* _Task instructions_: Using the records below, transcribe word for word the stretch from the line that contains "Someone scaled the" through the line that contains "Someone put down the casque", both end lines included, and nothing else.

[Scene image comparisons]
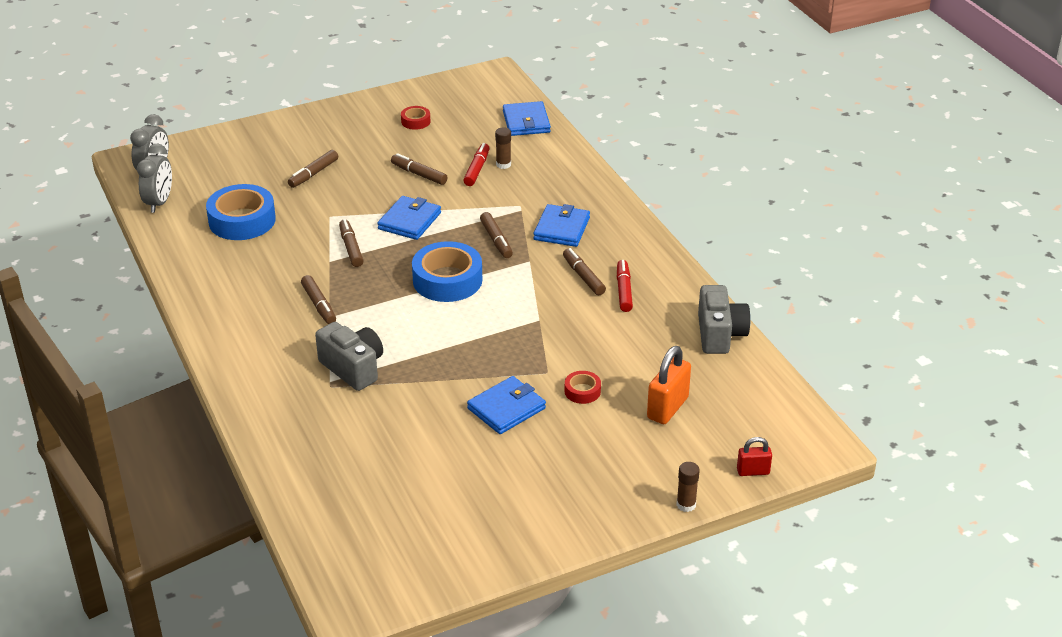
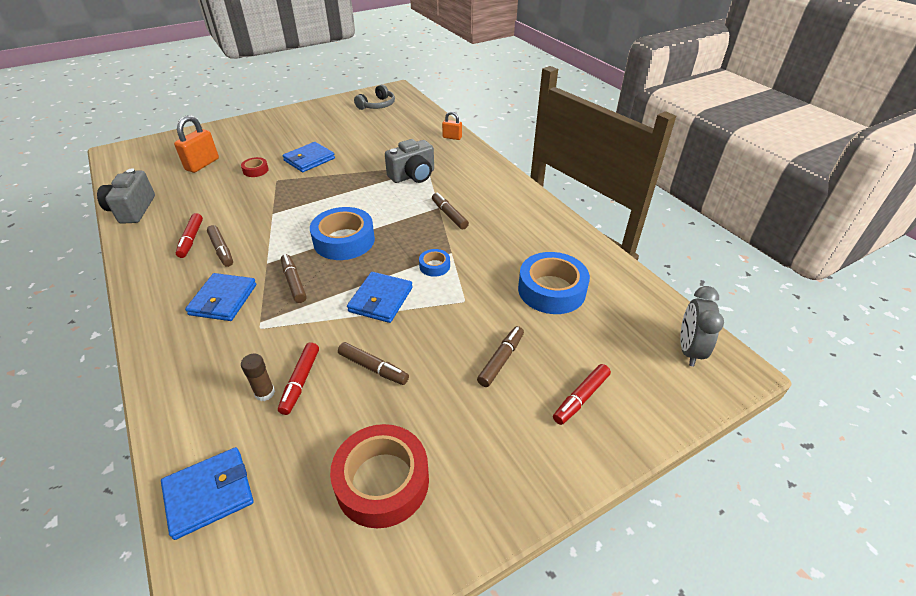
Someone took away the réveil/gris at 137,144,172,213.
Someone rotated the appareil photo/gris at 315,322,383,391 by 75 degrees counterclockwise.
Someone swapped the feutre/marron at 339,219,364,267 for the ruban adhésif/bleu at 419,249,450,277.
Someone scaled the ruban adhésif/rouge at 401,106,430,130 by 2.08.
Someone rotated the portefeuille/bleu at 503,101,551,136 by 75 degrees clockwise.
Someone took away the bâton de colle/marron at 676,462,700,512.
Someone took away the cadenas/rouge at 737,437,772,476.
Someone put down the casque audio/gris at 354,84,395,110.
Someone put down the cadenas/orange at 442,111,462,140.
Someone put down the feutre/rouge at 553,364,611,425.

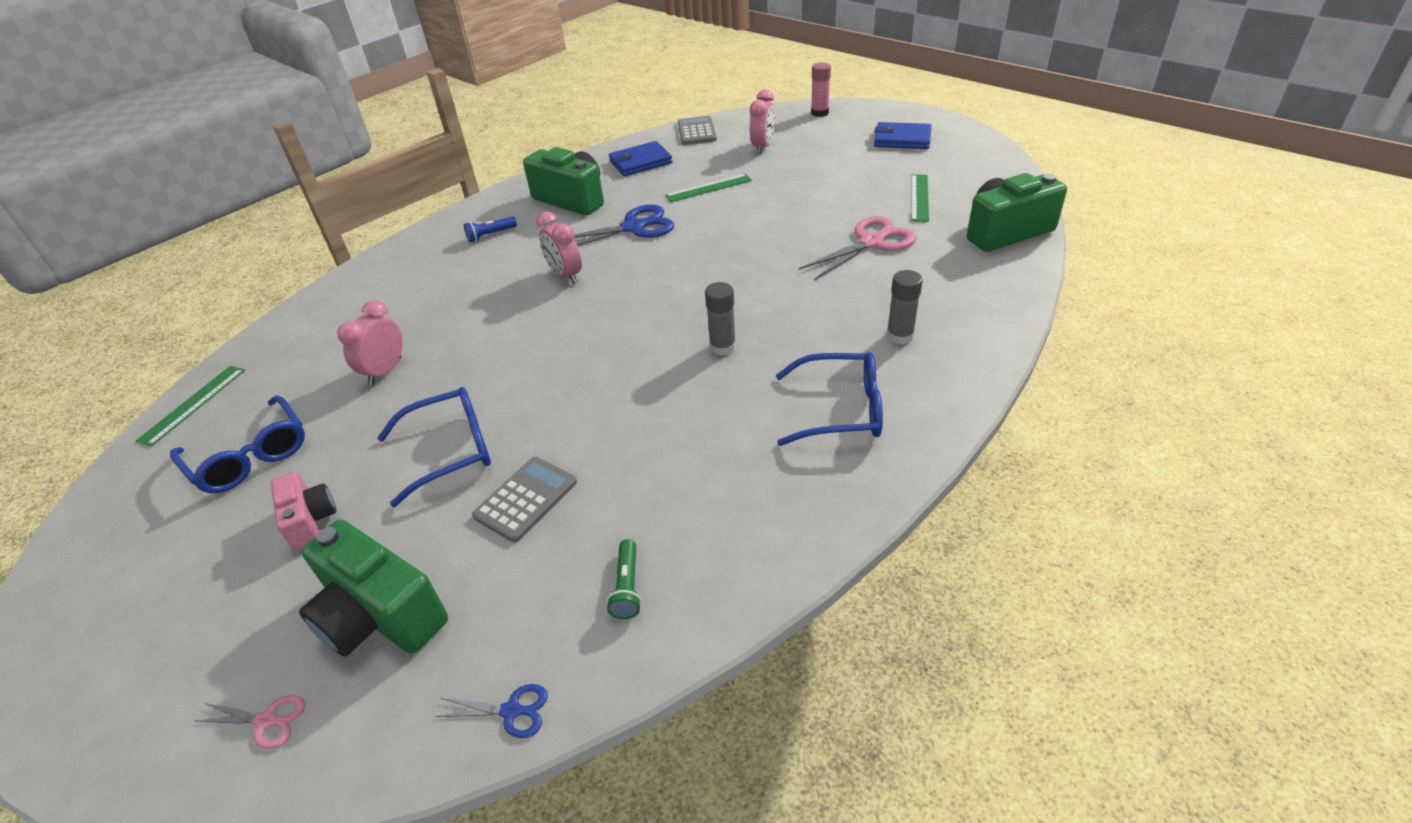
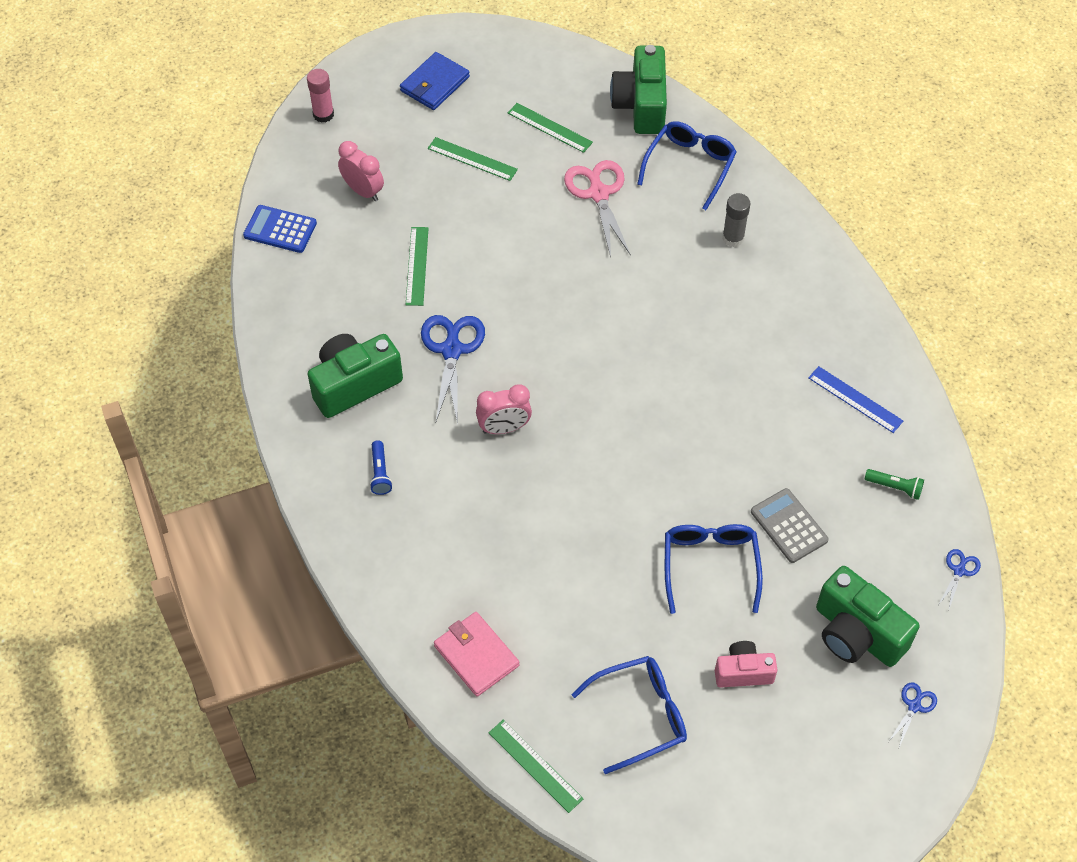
Someone repainted the ciseaux/rose at 195,695,305,749, which became the ciseaux/bleu at 889,682,937,747.
Someone rotated the appareil photo/vert at 299,520,448,657 by 75 degrees clockwise.
Someone took away the réveil/rose at 337,300,402,385.
Someone took away the portefeuille/bleu at 609,141,673,176.
Someone repainted the calculatrice/gris at 678,116,717,145, which became the calculatrice/bleu at 243,205,317,253.
Someone took away the bâton de colle/gris at 705,282,736,356.
Someone carried the lunettes/bleu from 776,352,883,446 to 637,121,737,210.
Someone put down the règle/vert at 428,137,518,181.
Someone put down the portefeuille/rose at 434,612,519,697.
Someone put down the règle/bleu at 808,366,903,433.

* _Task output_:
Someone scaled the ruban adhésif/rouge at 401,106,430,130 by 2.08.
Someone rotated the portefeuille/bleu at 503,101,551,136 by 75 degrees clockwise.
Someone took away the bâton de colle/marron at 676,462,700,512.
Someone took away the cadenas/rouge at 737,437,772,476.
Someone put down the casque audio/gris at 354,84,395,110.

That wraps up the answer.